__WHAT IS BEING ASKED__: Could you repeat exactly the lines below, from the line containing "brown jar [176,74,250,162]" through the last one, both included, while leaving out any pictures?

Records from a dataset
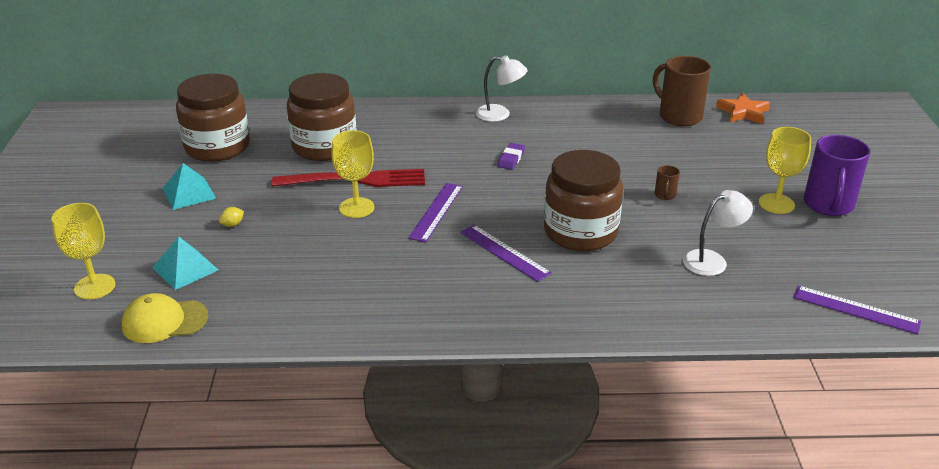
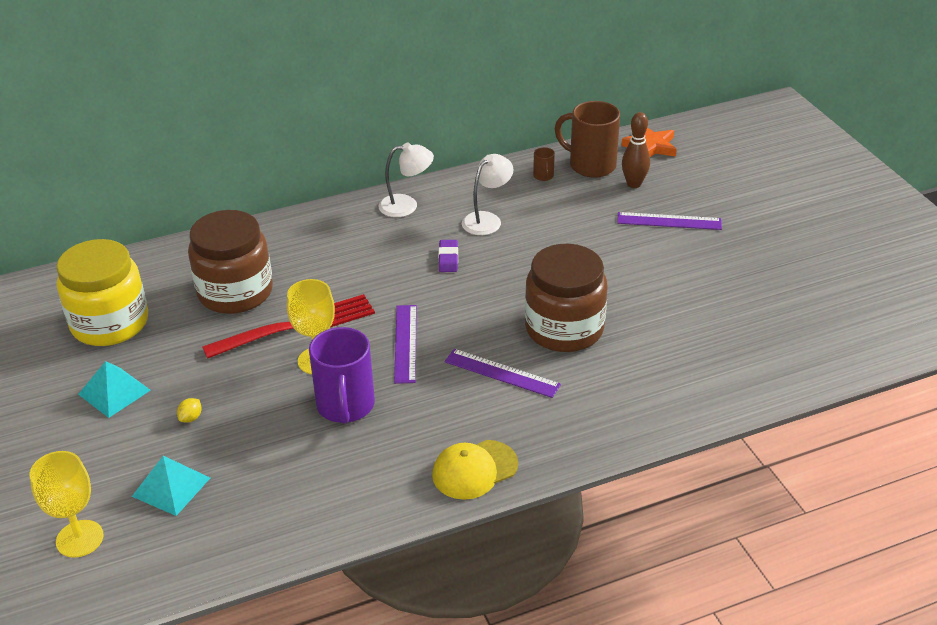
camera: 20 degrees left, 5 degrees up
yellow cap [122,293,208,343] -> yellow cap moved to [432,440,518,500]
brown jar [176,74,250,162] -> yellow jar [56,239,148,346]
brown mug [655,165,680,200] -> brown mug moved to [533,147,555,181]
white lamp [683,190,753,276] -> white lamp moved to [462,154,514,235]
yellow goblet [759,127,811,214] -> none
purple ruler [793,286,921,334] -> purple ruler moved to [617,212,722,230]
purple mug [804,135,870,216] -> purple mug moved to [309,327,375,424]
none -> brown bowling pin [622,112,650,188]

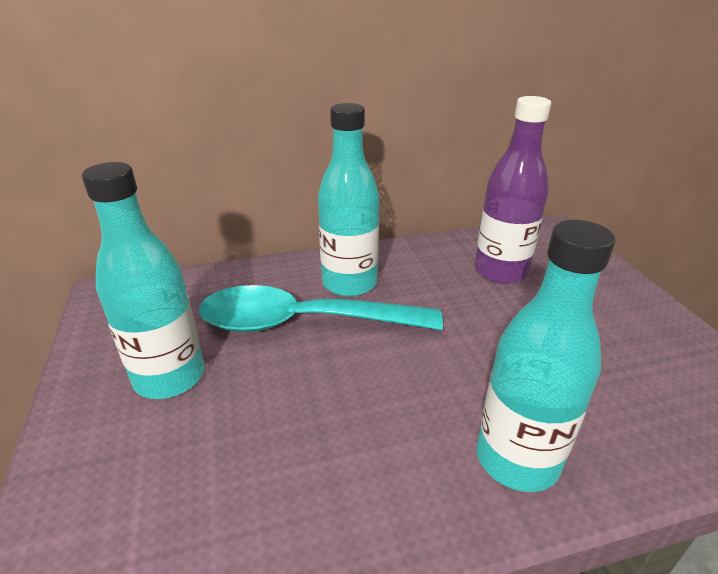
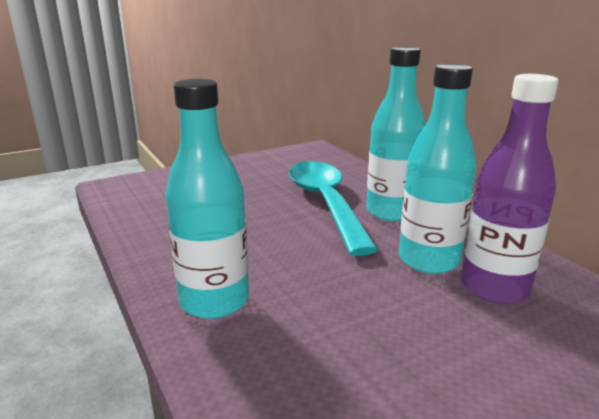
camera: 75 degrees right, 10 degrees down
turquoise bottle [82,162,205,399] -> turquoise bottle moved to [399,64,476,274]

__SOLVED PROBLEM__:
brown jar [176,74,250,162] -> yellow jar [56,239,148,346]
brown mug [655,165,680,200] -> brown mug moved to [533,147,555,181]
white lamp [683,190,753,276] -> white lamp moved to [462,154,514,235]
yellow goblet [759,127,811,214] -> none
purple ruler [793,286,921,334] -> purple ruler moved to [617,212,722,230]
purple mug [804,135,870,216] -> purple mug moved to [309,327,375,424]
none -> brown bowling pin [622,112,650,188]

camera: 75 degrees right, 10 degrees down
turquoise bottle [82,162,205,399] -> turquoise bottle moved to [399,64,476,274]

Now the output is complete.